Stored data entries
■ ■ ■
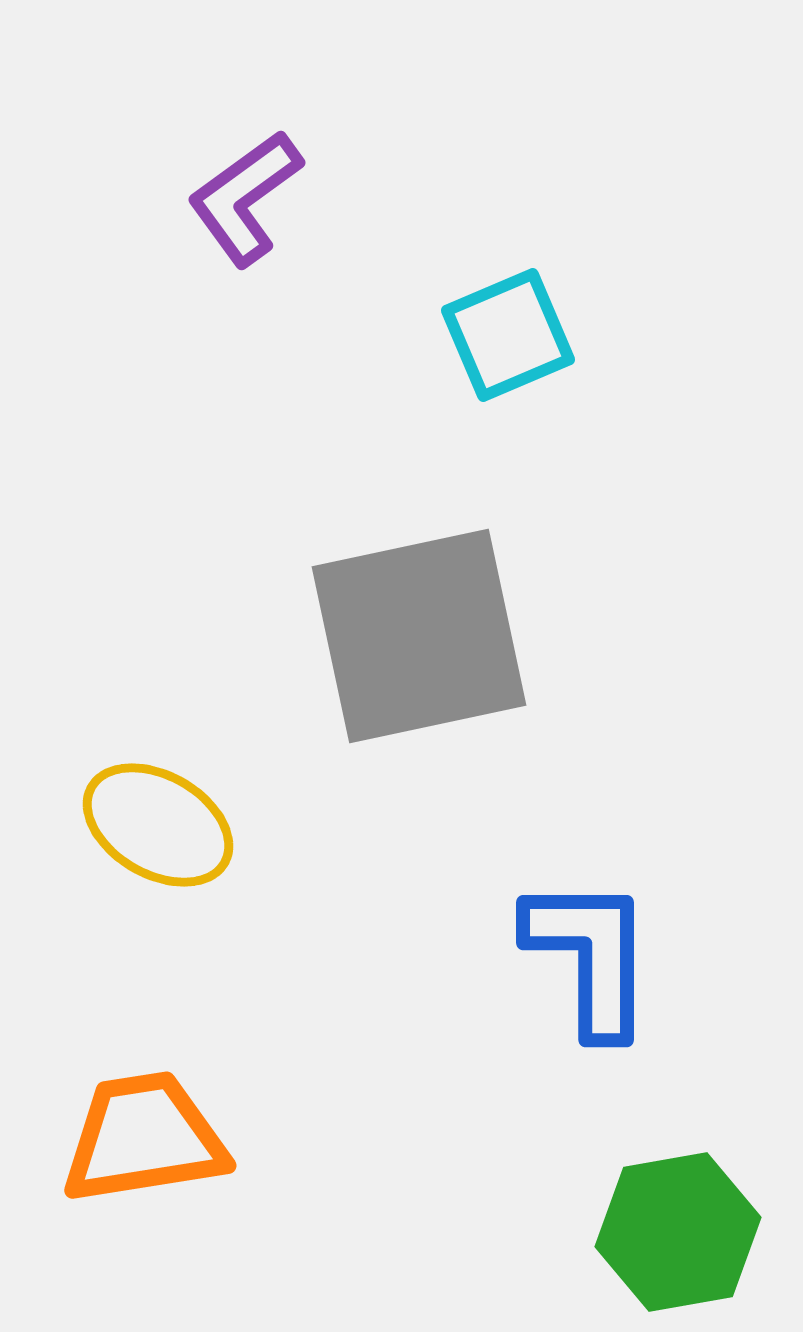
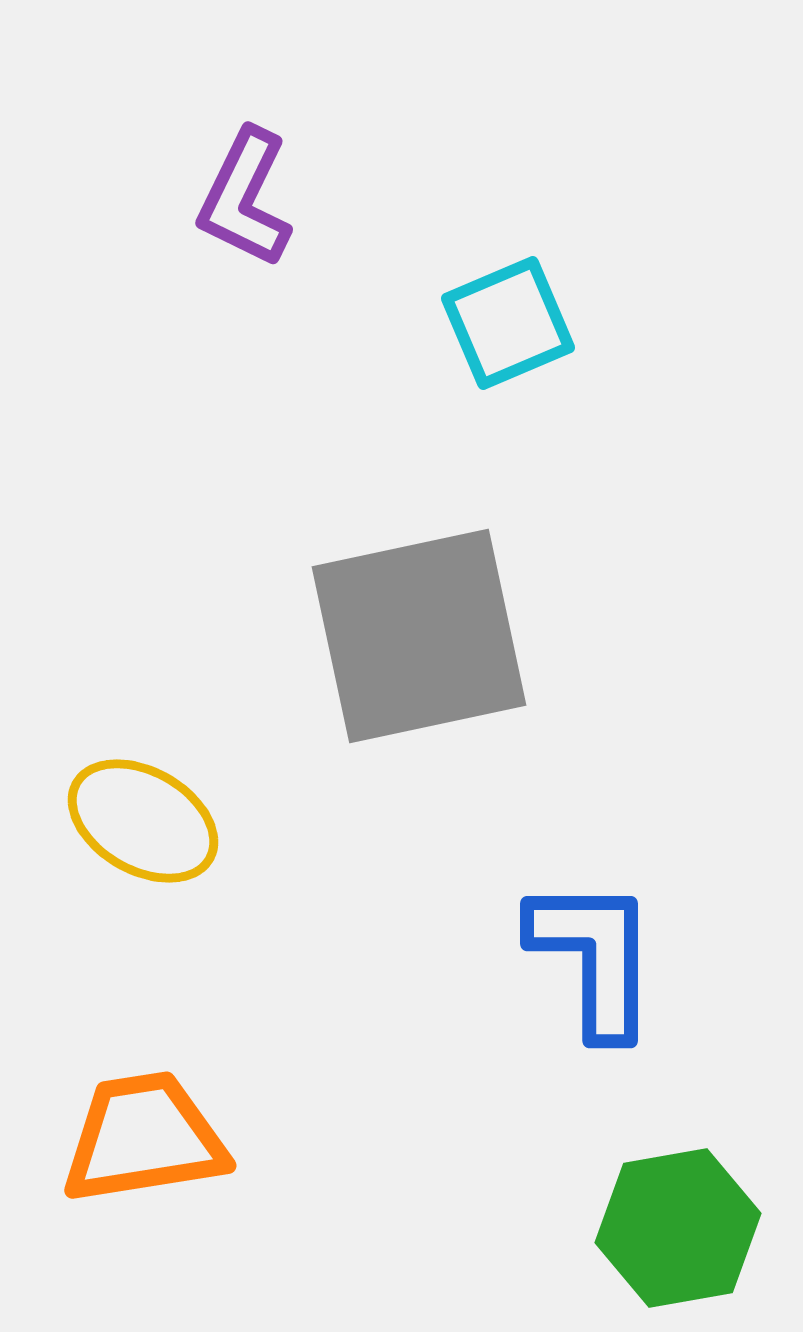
purple L-shape: rotated 28 degrees counterclockwise
cyan square: moved 12 px up
yellow ellipse: moved 15 px left, 4 px up
blue L-shape: moved 4 px right, 1 px down
green hexagon: moved 4 px up
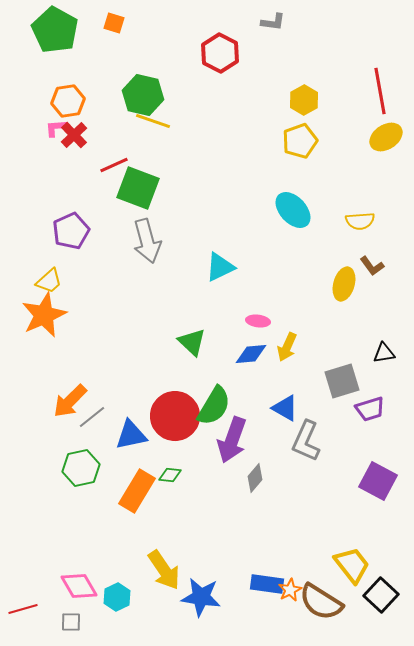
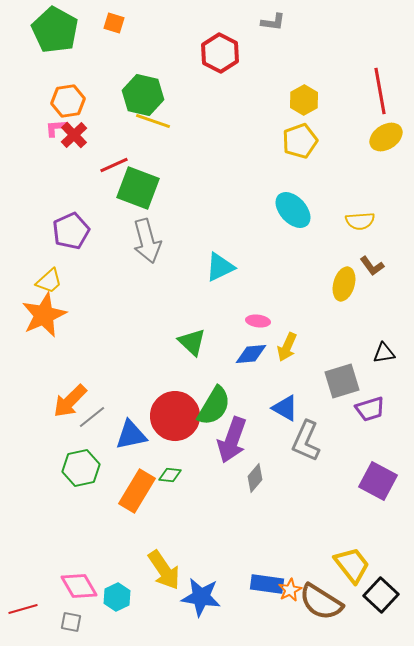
gray square at (71, 622): rotated 10 degrees clockwise
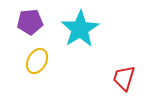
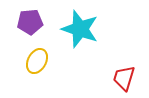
cyan star: rotated 21 degrees counterclockwise
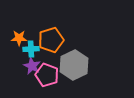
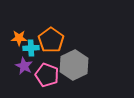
orange pentagon: rotated 20 degrees counterclockwise
cyan cross: moved 1 px up
purple star: moved 8 px left
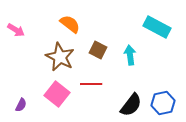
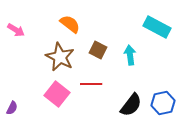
purple semicircle: moved 9 px left, 3 px down
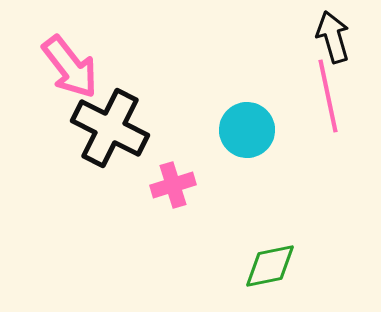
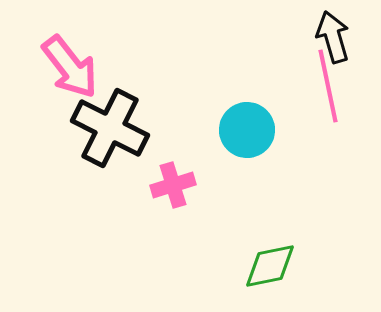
pink line: moved 10 px up
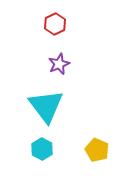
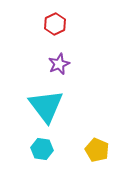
cyan hexagon: rotated 20 degrees counterclockwise
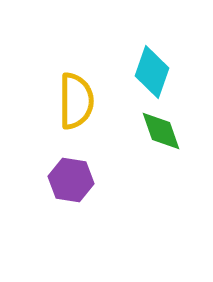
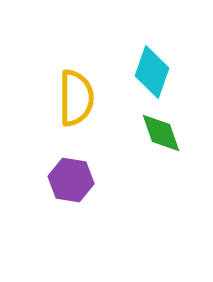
yellow semicircle: moved 3 px up
green diamond: moved 2 px down
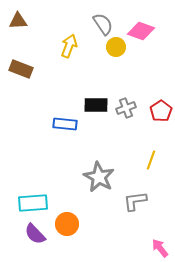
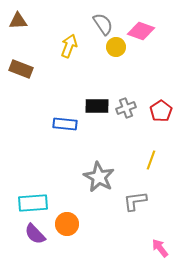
black rectangle: moved 1 px right, 1 px down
■ ■ ■
▸ **Task goal**:
Repeat the records above exactly, without any pictures.

▸ **Answer section**:
purple L-shape: rotated 28 degrees counterclockwise
cyan square: moved 12 px up
yellow ellipse: moved 15 px left, 4 px up
blue L-shape: moved 4 px right, 1 px down
green hexagon: moved 4 px up
gray square at (71, 622): rotated 10 degrees clockwise
cyan star: rotated 21 degrees counterclockwise
orange pentagon: rotated 20 degrees counterclockwise
cyan cross: moved 1 px up
purple star: moved 8 px left
purple semicircle: moved 9 px left, 3 px down
pink line: moved 10 px up
cyan hexagon: rotated 20 degrees counterclockwise
yellow semicircle: moved 3 px up
green diamond: moved 2 px down
black rectangle: moved 1 px right, 1 px down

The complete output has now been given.